Edit tracking data:

[Start of section]

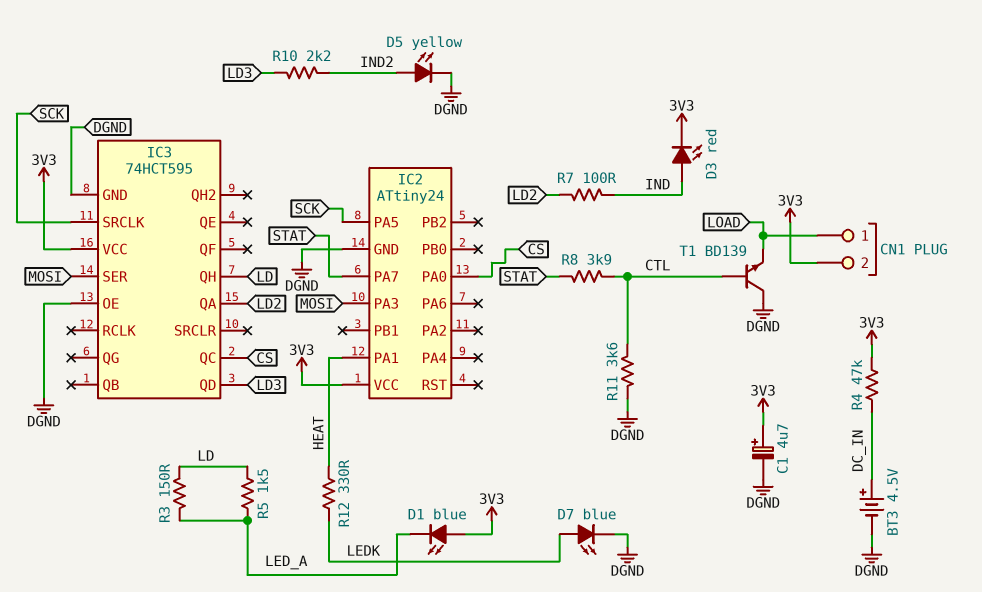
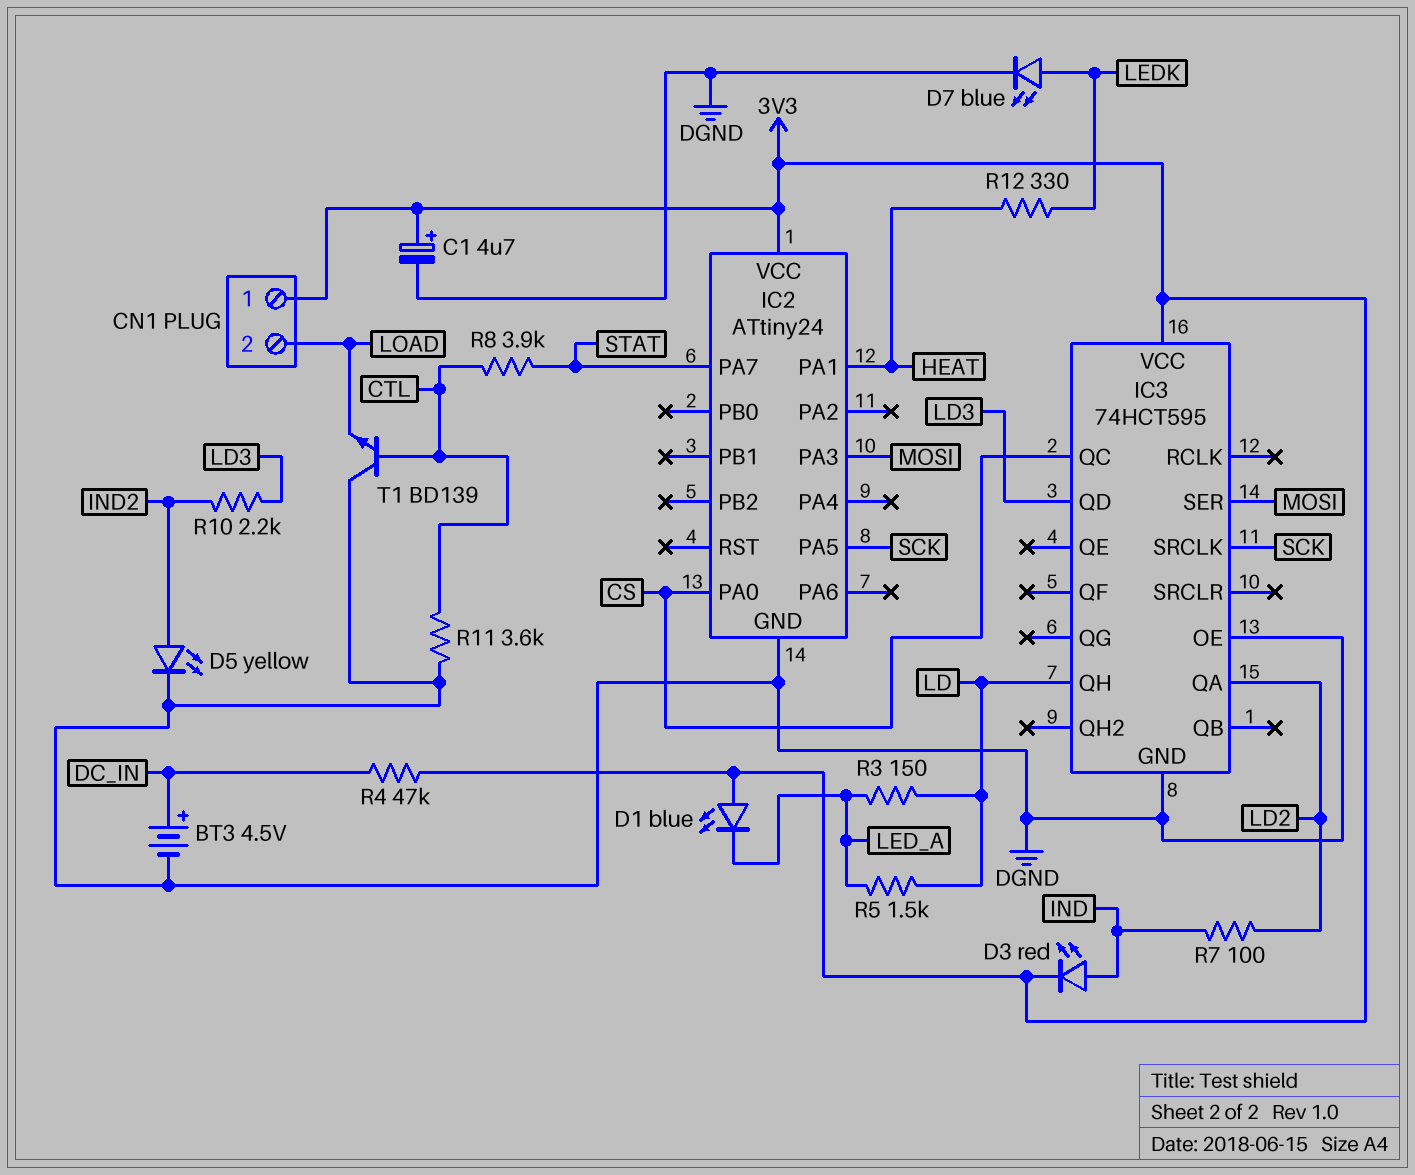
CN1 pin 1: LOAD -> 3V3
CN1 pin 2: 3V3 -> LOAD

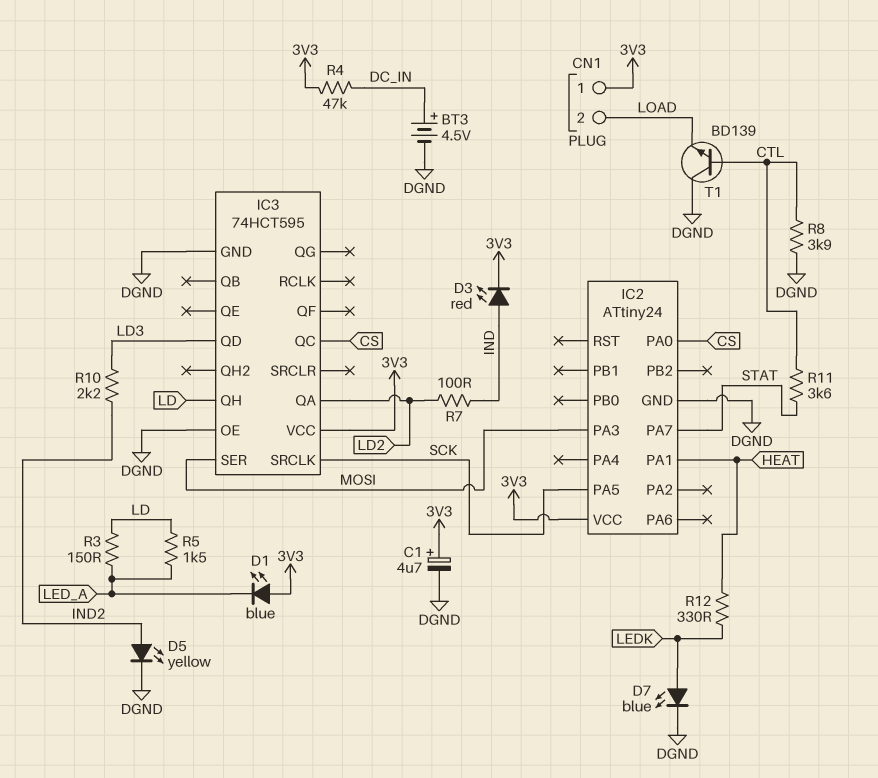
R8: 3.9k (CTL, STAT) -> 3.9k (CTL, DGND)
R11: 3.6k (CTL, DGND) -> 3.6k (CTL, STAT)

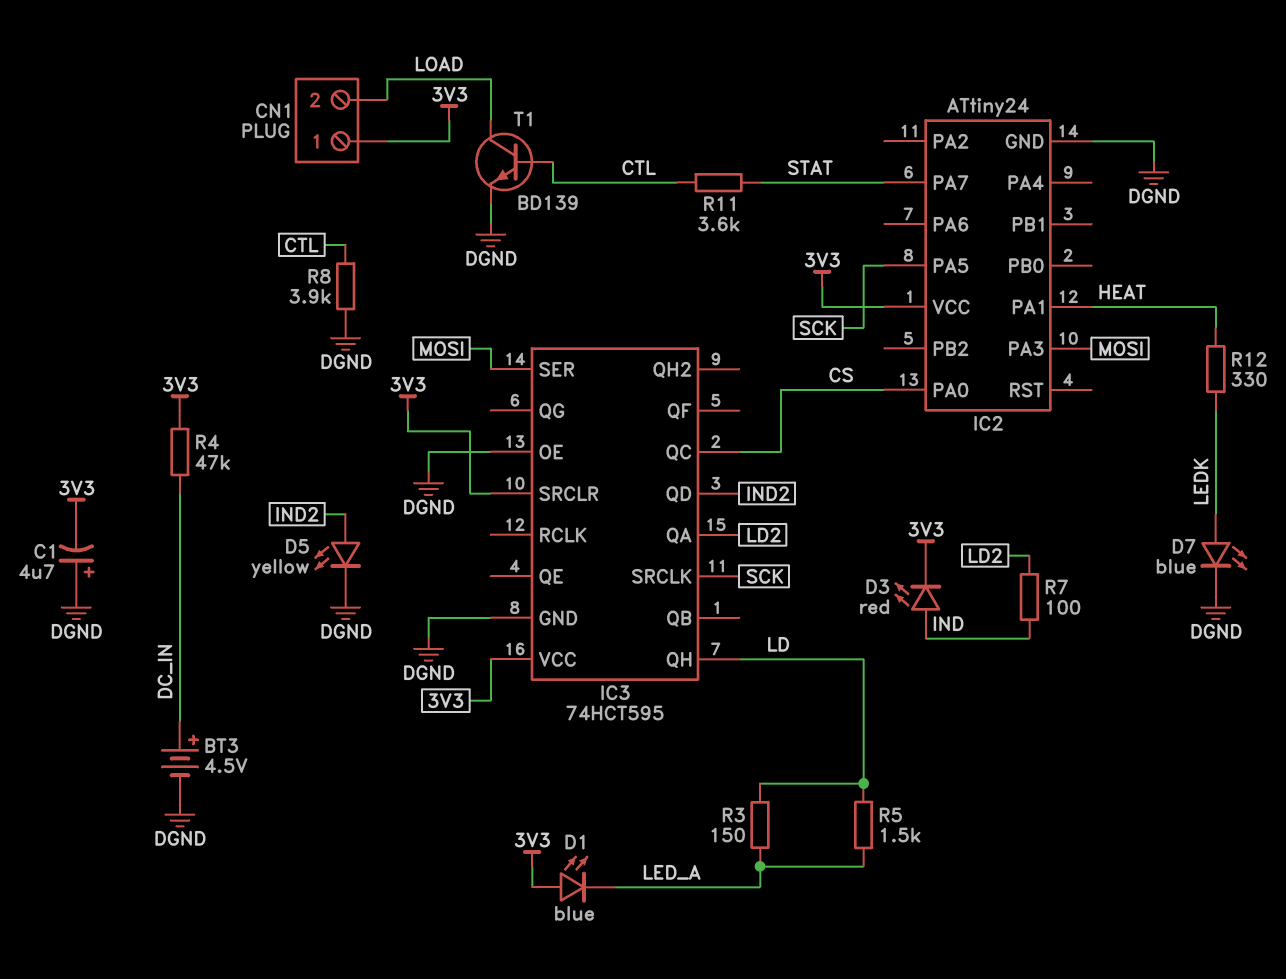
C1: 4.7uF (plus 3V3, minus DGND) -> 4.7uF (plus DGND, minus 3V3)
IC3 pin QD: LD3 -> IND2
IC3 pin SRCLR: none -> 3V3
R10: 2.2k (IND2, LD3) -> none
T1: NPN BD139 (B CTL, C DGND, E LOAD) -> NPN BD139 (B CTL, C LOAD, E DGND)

[End of section]

→ WHAT IS BEING ASKED
Once the line with "R8: 3.9k (CTL, STAT) -> 3.9k (CTL, DGND)" is found above, print it and every line after it through the line with "R10: 2.2k (IND2, LD3) -> none", exactly. Pictures stay out.

→ WRITTEN ANSWER
R8: 3.9k (CTL, STAT) -> 3.9k (CTL, DGND)
R11: 3.6k (CTL, DGND) -> 3.6k (CTL, STAT)

C1: 4.7uF (plus 3V3, minus DGND) -> 4.7uF (plus DGND, minus 3V3)
IC3 pin QD: LD3 -> IND2
IC3 pin SRCLR: none -> 3V3
R10: 2.2k (IND2, LD3) -> none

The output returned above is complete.